| EXERCISE GOAL |
Reproduce every record below exactly, with the pictures left out.

| SOURCE RECORDS |
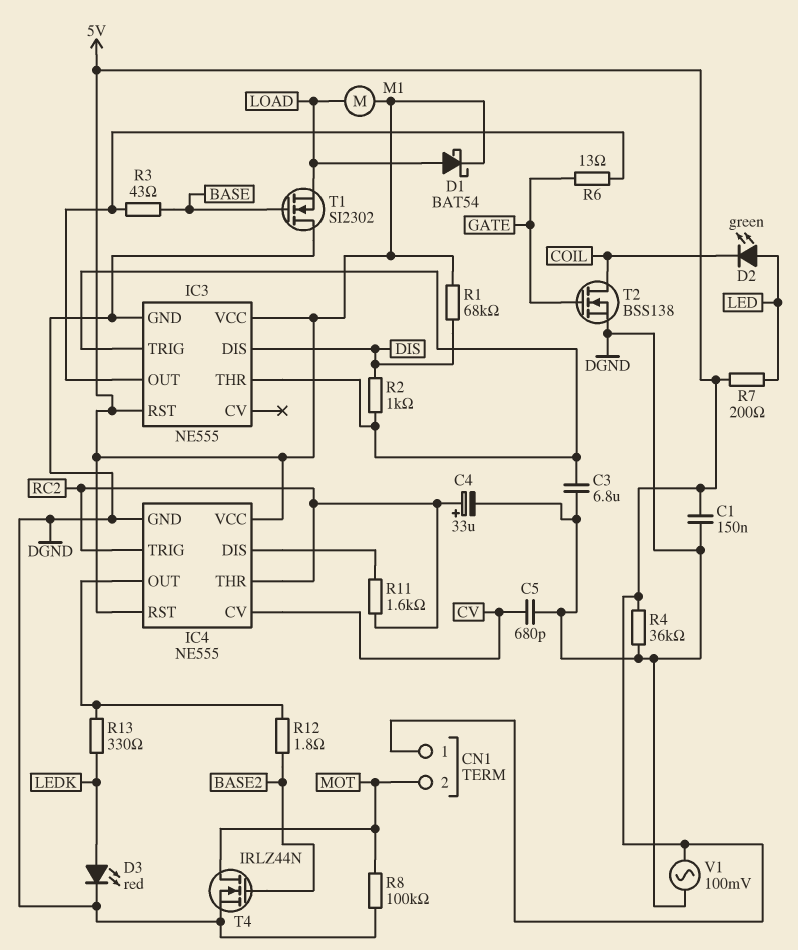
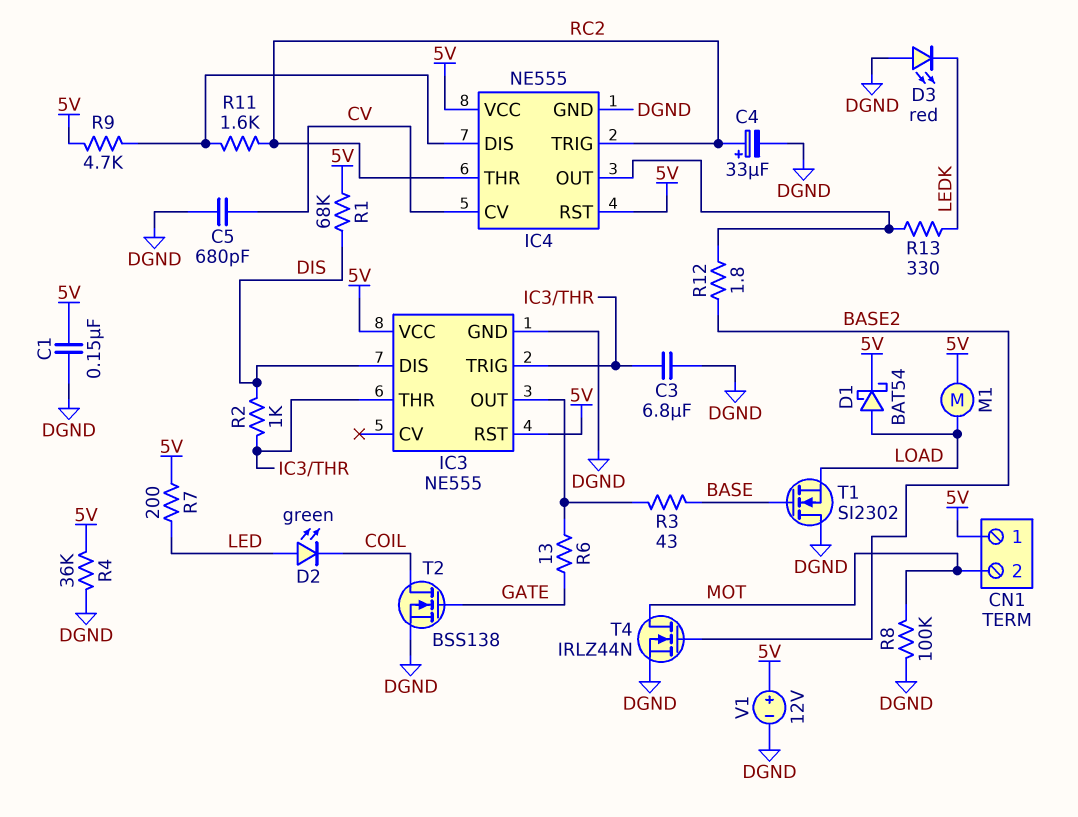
D3: LED red (A LEDK, K DGND) -> LED red (A DGND, K LEDK)
R9: none -> 4.7k (5V, IC4/DIS)
V1: AC 100mV (5V, DGND) -> 12V (plus 5V, minus DGND)

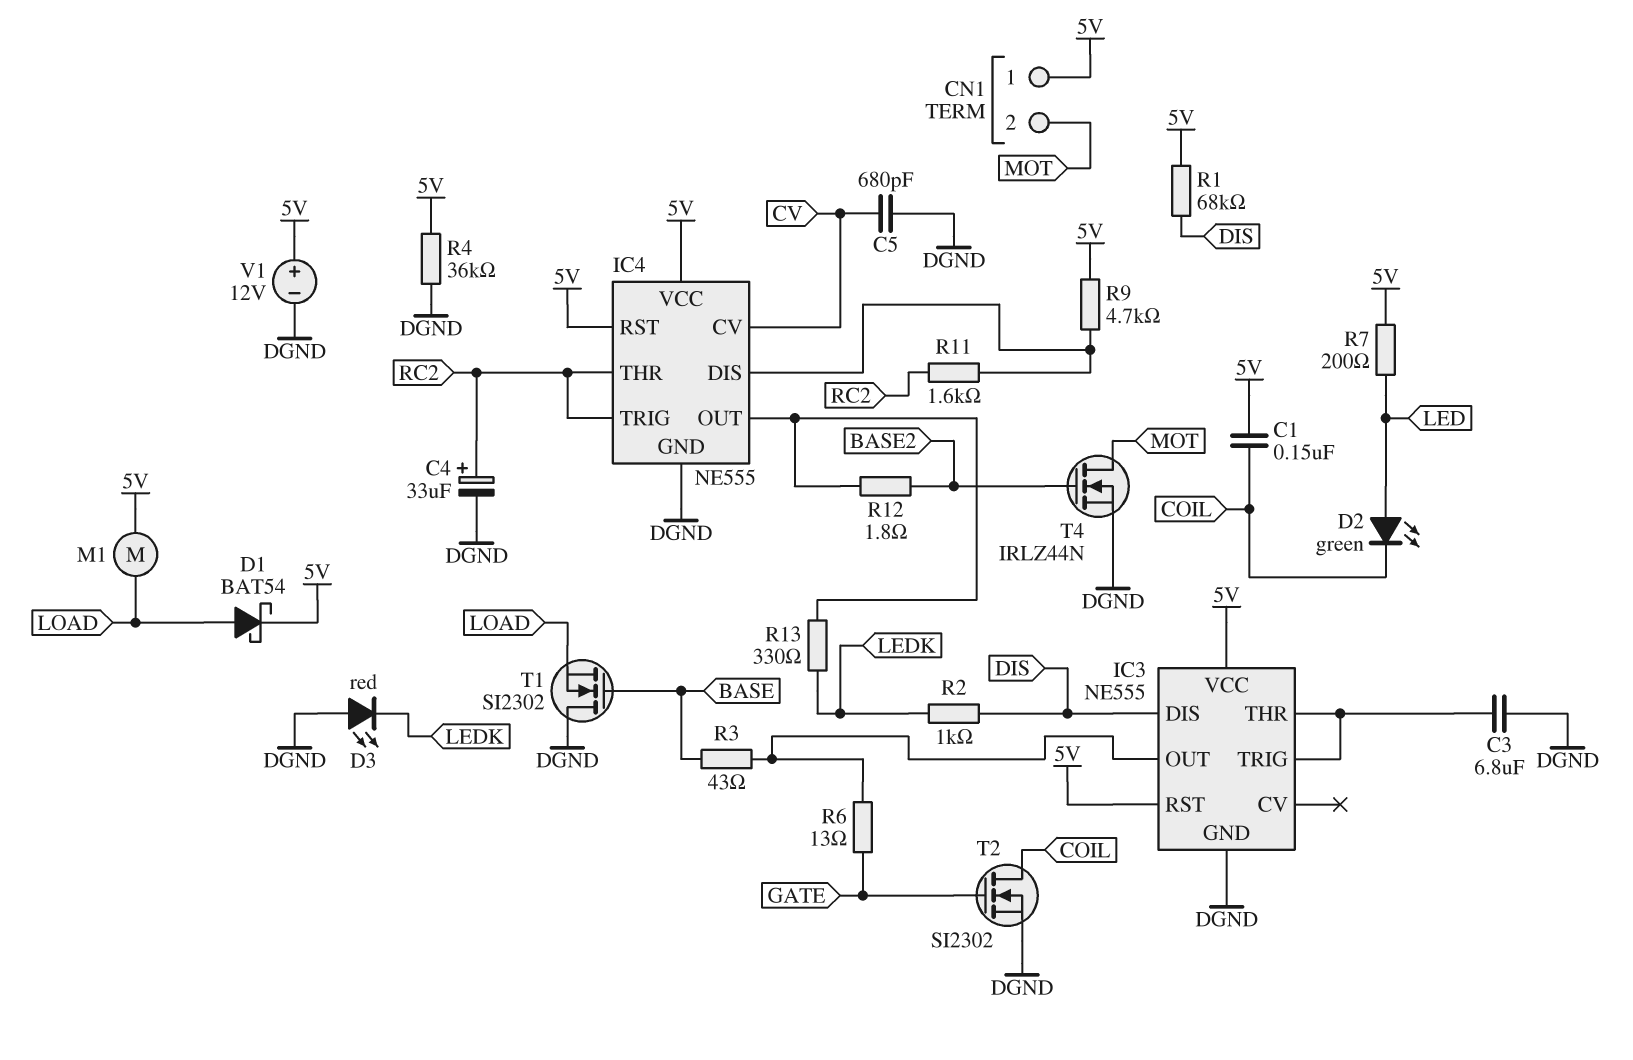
C1: 150nF (5V, DGND) -> 150nF (5V, COIL)
R2: 1k (DIS, IC3/THR) -> 1k (DIS, LEDK)
R8: 100k (DGND, MOT) -> none
T2: NMOS BSS138 (G GATE, D COIL, S DGND) -> NMOS SI2302 (G GATE, D COIL, S DGND)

| EXERCISE ANSWER |
D3: LED red (A LEDK, K DGND) -> LED red (A DGND, K LEDK)
R9: none -> 4.7k (5V, IC4/DIS)
V1: AC 100mV (5V, DGND) -> 12V (plus 5V, minus DGND)

C1: 150nF (5V, DGND) -> 150nF (5V, COIL)
R2: 1k (DIS, IC3/THR) -> 1k (DIS, LEDK)
R8: 100k (DGND, MOT) -> none
T2: NMOS BSS138 (G GATE, D COIL, S DGND) -> NMOS SI2302 (G GATE, D COIL, S DGND)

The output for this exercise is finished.